Input:
※ ※ ※
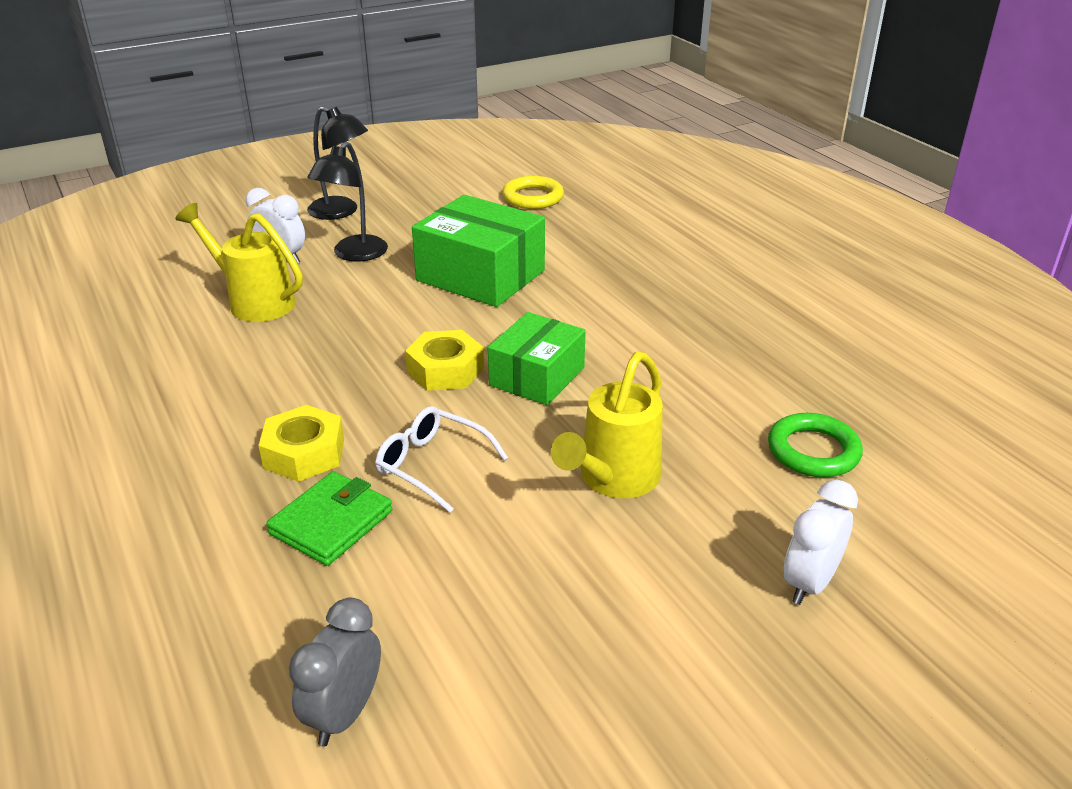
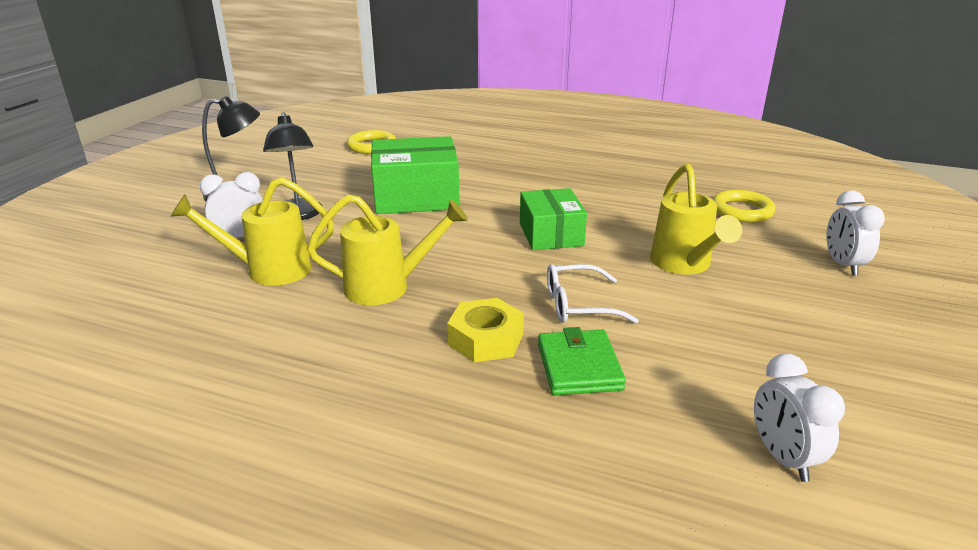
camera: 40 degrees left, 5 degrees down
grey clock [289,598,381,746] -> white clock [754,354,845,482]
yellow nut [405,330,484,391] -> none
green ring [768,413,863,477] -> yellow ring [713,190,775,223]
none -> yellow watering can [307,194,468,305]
※ ※ ※
Directive: Using the entries above, return each line that includes the word "none".

Written response:
yellow nut [405,330,484,391] -> none
none -> yellow watering can [307,194,468,305]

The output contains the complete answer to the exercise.